[TASK INPUT Boundary: Start]
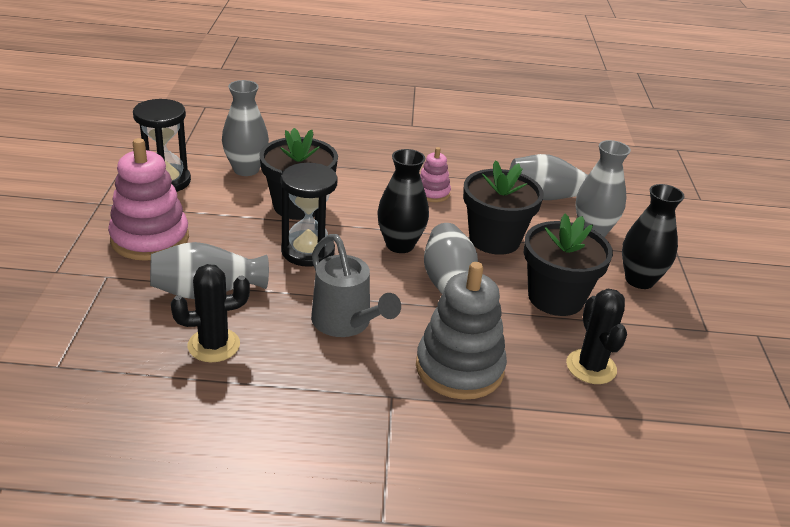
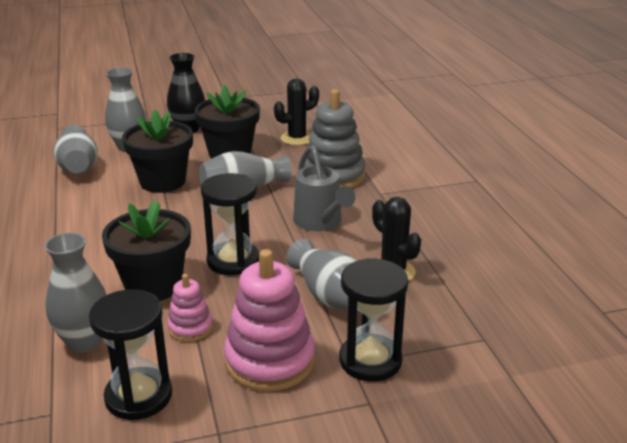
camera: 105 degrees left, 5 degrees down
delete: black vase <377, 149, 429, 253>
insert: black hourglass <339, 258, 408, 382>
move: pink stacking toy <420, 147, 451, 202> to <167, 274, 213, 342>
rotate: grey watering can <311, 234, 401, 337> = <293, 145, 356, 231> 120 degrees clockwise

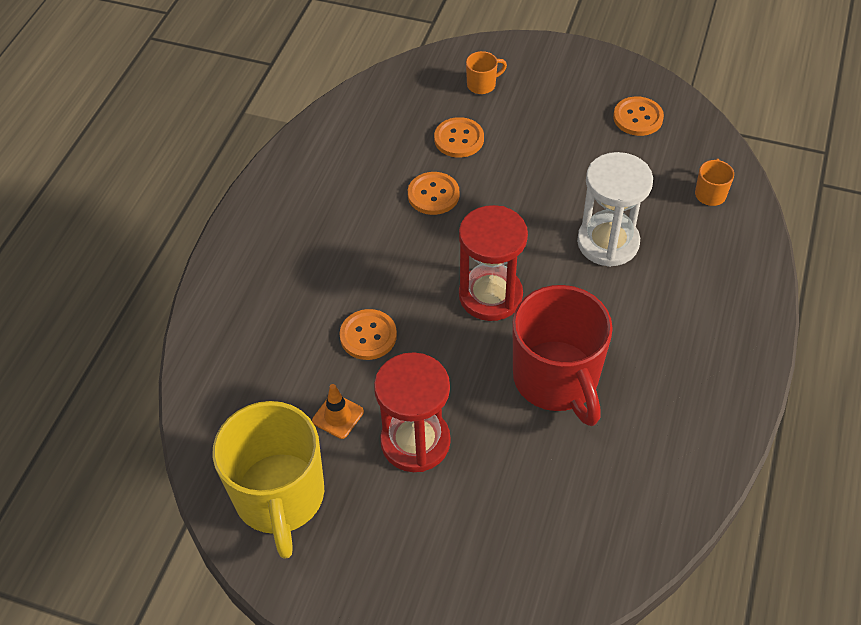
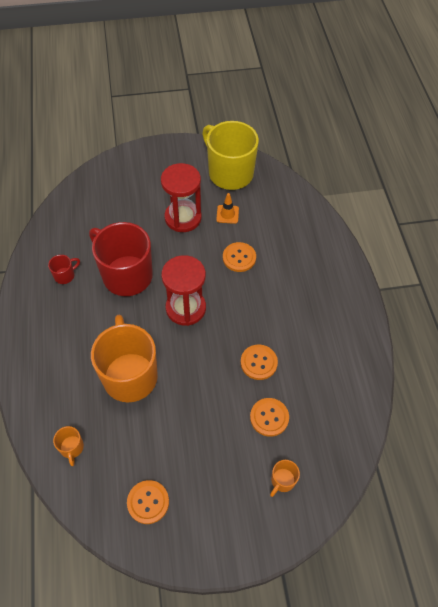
camera: 150 degrees right, 5 degrees up
insert: red mug <48, 255, 80, 284>
replace: white hourglass <577, 152, 653, 267> to orange mug <91, 315, 158, 402>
[TASK INPUT Boundary: End]
# WHAT TO PRODUCE
Copy every line in the records above that contains the word "insert".

# ANSWER TO THE PROBLEM
insert: black hourglass <339, 258, 408, 382>
insert: red mug <48, 255, 80, 284>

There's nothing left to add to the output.